Data for analysis section start

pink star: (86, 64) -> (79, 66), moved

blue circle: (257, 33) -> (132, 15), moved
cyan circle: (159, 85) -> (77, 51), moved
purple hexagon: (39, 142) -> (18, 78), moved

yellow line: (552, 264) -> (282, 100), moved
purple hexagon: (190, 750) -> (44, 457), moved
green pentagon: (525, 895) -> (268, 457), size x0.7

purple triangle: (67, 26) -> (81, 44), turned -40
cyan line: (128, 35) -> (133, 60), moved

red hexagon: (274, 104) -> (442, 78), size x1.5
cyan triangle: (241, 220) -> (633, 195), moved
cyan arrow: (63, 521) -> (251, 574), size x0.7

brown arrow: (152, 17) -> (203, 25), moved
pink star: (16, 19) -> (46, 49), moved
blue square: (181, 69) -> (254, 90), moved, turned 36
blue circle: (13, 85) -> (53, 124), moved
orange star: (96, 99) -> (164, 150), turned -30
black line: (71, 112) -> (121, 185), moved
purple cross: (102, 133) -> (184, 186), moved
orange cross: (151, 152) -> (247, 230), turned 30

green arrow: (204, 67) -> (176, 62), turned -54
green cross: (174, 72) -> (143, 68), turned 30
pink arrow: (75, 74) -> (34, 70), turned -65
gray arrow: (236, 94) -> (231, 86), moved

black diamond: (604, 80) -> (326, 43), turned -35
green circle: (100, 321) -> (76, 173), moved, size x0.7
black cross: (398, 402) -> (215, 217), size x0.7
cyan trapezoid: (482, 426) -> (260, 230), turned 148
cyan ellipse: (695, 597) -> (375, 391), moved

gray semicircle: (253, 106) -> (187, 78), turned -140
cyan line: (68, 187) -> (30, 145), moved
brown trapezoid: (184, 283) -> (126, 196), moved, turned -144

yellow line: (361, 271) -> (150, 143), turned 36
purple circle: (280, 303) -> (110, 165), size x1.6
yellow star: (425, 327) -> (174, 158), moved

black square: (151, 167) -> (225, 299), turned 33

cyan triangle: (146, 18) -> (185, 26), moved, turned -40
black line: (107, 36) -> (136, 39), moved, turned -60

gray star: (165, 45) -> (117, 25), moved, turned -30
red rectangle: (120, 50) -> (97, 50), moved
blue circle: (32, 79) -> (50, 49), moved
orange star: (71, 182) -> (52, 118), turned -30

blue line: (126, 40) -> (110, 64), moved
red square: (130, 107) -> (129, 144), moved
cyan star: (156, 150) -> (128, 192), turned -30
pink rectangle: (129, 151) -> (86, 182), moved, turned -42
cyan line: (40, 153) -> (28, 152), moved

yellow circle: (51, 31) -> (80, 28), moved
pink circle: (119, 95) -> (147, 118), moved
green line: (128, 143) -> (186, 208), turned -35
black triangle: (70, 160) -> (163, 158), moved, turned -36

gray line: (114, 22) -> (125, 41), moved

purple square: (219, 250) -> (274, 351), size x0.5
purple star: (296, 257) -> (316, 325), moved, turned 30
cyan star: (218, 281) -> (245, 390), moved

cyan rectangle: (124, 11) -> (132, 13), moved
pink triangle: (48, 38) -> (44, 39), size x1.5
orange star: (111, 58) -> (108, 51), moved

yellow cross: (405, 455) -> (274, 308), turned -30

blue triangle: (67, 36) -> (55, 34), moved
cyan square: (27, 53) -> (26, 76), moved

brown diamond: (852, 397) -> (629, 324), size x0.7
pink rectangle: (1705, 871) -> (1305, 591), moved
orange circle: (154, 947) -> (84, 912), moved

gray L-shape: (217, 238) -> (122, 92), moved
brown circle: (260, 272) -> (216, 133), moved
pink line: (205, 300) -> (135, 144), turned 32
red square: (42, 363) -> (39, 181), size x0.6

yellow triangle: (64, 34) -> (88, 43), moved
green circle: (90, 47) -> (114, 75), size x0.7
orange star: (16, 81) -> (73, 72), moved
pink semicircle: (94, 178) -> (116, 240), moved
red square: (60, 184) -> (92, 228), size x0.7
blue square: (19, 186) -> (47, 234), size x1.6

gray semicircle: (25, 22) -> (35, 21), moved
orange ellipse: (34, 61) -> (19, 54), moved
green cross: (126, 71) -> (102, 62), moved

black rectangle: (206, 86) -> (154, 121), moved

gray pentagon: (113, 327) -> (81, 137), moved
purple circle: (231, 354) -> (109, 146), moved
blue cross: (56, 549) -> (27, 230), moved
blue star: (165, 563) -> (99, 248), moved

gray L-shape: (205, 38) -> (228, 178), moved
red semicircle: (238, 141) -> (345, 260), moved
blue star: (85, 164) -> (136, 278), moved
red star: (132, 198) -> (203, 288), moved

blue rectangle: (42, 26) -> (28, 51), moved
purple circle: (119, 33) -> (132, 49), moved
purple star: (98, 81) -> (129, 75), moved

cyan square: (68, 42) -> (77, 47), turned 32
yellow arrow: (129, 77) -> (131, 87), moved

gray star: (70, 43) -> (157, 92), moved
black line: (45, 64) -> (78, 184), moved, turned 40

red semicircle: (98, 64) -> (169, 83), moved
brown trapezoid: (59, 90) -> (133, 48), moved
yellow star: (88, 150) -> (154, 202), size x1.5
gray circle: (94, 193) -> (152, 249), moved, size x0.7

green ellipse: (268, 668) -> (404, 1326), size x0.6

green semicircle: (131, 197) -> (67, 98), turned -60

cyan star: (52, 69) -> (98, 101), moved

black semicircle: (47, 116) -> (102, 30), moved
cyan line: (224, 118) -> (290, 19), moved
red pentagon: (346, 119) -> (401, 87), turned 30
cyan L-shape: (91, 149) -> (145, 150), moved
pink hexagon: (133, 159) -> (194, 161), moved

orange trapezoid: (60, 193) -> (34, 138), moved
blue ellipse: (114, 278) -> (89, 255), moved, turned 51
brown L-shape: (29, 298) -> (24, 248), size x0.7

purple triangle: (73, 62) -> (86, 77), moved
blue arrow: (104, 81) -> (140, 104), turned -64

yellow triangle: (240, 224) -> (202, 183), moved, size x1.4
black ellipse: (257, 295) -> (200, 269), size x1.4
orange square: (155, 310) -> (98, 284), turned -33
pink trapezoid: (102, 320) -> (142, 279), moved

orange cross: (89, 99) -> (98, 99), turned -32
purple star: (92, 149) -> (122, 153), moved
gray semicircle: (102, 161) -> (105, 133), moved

Data for analysis section end

**The task:** Only the lines from the one with "green ellipse: (268, 668)" through the last line of the material above are to be duplicated, exactly and with both ends kept.

**Finished task:**
green ellipse: (268, 668) -> (404, 1326), size x0.6

green semicircle: (131, 197) -> (67, 98), turned -60

cyan star: (52, 69) -> (98, 101), moved

black semicircle: (47, 116) -> (102, 30), moved
cyan line: (224, 118) -> (290, 19), moved
red pentagon: (346, 119) -> (401, 87), turned 30
cyan L-shape: (91, 149) -> (145, 150), moved
pink hexagon: (133, 159) -> (194, 161), moved

orange trapezoid: (60, 193) -> (34, 138), moved
blue ellipse: (114, 278) -> (89, 255), moved, turned 51
brown L-shape: (29, 298) -> (24, 248), size x0.7

purple triangle: (73, 62) -> (86, 77), moved
blue arrow: (104, 81) -> (140, 104), turned -64

yellow triangle: (240, 224) -> (202, 183), moved, size x1.4
black ellipse: (257, 295) -> (200, 269), size x1.4
orange square: (155, 310) -> (98, 284), turned -33
pink trapezoid: (102, 320) -> (142, 279), moved

orange cross: (89, 99) -> (98, 99), turned -32
purple star: (92, 149) -> (122, 153), moved
gray semicircle: (102, 161) -> (105, 133), moved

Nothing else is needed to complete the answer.